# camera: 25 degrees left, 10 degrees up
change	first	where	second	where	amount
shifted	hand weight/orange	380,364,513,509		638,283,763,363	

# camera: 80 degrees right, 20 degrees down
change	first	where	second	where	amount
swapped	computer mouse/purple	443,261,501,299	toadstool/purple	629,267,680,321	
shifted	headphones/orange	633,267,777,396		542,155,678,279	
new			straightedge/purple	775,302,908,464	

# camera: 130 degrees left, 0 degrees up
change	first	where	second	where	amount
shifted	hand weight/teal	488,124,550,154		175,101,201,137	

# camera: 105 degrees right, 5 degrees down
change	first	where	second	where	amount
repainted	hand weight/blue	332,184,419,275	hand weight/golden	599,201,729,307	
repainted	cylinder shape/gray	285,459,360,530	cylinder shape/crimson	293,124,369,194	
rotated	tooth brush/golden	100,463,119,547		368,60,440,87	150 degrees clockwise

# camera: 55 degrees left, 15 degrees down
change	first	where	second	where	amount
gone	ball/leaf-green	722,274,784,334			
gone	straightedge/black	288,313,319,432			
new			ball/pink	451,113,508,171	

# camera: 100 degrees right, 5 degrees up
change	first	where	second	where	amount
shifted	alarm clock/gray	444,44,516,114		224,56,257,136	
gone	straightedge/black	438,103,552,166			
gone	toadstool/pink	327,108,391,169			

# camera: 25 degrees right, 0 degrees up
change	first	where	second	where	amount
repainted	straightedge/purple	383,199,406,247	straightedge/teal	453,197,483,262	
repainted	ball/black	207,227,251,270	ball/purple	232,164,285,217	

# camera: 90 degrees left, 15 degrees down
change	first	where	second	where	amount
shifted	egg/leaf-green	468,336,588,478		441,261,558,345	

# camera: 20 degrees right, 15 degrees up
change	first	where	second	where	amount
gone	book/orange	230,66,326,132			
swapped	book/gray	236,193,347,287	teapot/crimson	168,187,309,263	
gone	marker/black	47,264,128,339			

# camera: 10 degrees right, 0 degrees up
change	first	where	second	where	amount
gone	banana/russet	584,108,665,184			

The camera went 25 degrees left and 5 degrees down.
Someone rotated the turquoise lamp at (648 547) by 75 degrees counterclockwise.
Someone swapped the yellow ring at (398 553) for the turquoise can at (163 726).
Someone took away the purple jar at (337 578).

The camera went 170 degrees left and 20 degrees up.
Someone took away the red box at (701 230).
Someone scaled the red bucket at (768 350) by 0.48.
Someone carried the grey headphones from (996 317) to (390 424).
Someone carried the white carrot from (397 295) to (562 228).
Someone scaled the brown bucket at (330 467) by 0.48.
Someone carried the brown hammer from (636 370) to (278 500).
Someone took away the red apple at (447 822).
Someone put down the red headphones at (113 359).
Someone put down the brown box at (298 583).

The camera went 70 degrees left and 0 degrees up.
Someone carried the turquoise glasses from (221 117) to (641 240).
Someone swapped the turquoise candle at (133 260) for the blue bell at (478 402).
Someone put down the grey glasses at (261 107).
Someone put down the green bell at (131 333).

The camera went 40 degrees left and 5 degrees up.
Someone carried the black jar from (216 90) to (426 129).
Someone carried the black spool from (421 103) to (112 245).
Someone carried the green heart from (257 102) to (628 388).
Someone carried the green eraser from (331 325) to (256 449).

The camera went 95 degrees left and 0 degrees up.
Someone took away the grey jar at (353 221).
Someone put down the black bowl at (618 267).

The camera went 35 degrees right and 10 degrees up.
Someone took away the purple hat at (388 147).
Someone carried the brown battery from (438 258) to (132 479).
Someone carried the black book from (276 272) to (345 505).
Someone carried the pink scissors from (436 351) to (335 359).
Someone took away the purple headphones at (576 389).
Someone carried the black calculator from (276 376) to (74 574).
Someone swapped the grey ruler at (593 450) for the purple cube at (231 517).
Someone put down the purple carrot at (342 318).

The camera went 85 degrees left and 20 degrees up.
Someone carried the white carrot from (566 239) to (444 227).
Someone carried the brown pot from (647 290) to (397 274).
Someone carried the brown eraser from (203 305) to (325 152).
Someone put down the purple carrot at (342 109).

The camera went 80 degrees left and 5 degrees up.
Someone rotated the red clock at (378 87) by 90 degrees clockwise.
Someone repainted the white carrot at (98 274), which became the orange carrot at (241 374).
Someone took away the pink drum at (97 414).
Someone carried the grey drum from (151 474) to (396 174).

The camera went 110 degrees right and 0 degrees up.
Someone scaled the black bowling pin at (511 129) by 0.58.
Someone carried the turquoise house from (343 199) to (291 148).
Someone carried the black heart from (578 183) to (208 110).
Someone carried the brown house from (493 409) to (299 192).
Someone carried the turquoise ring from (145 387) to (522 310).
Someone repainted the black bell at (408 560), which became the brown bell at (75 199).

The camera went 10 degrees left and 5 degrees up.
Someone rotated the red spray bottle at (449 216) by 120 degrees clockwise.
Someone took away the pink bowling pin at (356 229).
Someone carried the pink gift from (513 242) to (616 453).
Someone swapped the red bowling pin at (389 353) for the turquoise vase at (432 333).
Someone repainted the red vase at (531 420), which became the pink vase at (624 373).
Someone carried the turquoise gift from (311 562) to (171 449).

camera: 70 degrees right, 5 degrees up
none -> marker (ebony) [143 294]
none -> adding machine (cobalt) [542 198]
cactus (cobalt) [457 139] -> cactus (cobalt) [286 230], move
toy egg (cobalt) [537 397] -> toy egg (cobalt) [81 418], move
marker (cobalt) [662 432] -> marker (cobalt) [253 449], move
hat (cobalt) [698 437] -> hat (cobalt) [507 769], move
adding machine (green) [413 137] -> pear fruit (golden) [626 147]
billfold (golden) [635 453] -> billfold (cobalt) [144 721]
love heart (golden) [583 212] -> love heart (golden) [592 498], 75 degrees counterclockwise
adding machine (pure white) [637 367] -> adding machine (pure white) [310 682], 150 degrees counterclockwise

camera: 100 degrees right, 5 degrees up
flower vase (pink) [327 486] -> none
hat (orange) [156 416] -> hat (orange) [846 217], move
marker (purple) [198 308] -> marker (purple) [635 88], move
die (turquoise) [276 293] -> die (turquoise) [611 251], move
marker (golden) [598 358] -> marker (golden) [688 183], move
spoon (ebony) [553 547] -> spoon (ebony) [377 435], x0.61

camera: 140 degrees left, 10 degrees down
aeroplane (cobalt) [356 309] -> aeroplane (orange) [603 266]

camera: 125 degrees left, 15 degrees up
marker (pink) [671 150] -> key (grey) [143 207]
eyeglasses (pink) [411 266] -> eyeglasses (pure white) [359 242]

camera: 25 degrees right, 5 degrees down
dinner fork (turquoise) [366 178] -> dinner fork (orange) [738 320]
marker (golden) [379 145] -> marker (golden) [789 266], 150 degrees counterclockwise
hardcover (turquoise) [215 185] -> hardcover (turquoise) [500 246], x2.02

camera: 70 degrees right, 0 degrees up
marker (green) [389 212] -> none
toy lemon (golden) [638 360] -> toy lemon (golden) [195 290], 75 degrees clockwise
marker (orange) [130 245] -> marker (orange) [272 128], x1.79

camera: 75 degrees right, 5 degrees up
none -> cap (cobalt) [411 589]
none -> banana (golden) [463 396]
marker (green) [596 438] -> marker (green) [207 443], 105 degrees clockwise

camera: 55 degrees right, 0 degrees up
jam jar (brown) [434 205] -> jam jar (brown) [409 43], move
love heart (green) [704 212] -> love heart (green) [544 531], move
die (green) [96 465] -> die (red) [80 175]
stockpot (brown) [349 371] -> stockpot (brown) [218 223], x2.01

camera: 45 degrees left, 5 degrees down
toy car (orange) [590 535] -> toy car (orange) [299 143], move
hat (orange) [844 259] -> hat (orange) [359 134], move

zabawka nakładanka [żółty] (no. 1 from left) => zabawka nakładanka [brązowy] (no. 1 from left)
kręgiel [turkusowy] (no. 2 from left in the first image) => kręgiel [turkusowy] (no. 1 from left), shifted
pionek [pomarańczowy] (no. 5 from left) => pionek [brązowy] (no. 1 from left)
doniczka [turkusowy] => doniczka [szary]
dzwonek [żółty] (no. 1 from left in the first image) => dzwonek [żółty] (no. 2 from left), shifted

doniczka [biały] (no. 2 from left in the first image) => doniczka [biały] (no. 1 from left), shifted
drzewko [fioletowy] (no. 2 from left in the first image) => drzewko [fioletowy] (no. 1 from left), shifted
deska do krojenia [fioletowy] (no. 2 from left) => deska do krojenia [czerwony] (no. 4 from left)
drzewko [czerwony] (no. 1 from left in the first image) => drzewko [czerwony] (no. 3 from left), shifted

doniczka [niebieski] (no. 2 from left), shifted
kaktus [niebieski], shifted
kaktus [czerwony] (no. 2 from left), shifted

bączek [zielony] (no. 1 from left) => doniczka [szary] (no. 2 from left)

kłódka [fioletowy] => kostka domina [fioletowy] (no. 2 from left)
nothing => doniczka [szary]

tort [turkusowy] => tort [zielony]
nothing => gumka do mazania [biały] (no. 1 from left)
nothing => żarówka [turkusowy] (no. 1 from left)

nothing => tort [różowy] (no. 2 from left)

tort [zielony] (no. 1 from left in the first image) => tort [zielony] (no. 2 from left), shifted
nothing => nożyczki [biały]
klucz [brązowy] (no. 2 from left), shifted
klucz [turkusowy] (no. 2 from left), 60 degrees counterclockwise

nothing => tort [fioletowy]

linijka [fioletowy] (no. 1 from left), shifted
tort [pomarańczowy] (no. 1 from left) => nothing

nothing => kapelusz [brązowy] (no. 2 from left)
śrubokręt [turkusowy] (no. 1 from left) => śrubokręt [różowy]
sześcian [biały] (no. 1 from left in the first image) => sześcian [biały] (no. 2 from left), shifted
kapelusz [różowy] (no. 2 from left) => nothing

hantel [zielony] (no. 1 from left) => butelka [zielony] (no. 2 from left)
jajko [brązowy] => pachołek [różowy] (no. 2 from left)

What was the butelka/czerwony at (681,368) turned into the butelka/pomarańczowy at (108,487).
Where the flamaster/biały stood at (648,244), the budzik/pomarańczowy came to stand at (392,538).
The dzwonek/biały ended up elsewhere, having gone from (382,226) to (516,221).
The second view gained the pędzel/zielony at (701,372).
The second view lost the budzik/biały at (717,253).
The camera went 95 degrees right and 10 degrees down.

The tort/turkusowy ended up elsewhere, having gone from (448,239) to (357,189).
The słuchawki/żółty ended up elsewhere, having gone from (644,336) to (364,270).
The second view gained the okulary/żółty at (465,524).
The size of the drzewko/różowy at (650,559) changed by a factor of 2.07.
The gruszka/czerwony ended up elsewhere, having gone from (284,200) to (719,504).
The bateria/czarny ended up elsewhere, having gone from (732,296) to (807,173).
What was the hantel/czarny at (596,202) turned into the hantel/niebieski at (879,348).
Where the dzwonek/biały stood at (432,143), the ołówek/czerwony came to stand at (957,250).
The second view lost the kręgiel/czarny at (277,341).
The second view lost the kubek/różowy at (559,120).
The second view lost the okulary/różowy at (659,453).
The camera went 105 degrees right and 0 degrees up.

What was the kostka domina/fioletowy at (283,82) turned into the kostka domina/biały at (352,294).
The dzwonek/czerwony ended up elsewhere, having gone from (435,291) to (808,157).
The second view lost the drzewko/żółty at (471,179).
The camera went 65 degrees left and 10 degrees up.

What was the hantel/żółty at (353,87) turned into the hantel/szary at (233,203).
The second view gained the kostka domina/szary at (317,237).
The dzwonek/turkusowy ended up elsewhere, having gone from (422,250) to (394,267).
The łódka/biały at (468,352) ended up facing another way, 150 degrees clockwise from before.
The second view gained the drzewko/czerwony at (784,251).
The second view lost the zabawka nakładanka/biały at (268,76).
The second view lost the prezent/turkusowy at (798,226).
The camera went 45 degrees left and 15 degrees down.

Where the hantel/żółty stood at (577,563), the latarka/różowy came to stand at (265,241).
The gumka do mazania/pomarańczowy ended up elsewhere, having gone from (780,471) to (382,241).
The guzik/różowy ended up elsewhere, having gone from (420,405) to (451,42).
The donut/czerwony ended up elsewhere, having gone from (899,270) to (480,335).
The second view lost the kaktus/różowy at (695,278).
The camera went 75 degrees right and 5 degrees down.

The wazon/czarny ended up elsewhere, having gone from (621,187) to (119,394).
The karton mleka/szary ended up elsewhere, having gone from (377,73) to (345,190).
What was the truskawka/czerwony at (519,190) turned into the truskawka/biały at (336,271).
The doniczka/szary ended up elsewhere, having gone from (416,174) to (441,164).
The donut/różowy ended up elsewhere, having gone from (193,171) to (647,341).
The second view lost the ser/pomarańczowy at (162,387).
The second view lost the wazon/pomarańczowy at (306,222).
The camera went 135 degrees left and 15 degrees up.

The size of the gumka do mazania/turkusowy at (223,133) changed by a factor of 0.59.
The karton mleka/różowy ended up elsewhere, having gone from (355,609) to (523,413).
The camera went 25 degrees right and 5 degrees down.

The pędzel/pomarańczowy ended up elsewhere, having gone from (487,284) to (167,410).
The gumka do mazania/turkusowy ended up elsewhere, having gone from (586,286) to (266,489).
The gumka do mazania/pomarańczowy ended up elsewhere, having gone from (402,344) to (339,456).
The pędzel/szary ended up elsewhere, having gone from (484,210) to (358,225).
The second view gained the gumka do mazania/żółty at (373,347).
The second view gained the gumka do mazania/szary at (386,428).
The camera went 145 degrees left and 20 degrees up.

What needs to be done: What you give back must be the stretch above, starting at the line with "none -> adding machine (cobalt) [542 198]" and ending at the line with "adding machine (green)", copied exactly.

Result of this task:
none -> adding machine (cobalt) [542 198]
cactus (cobalt) [457 139] -> cactus (cobalt) [286 230], move
toy egg (cobalt) [537 397] -> toy egg (cobalt) [81 418], move
marker (cobalt) [662 432] -> marker (cobalt) [253 449], move
hat (cobalt) [698 437] -> hat (cobalt) [507 769], move
adding machine (green) [413 137] -> pear fruit (golden) [626 147]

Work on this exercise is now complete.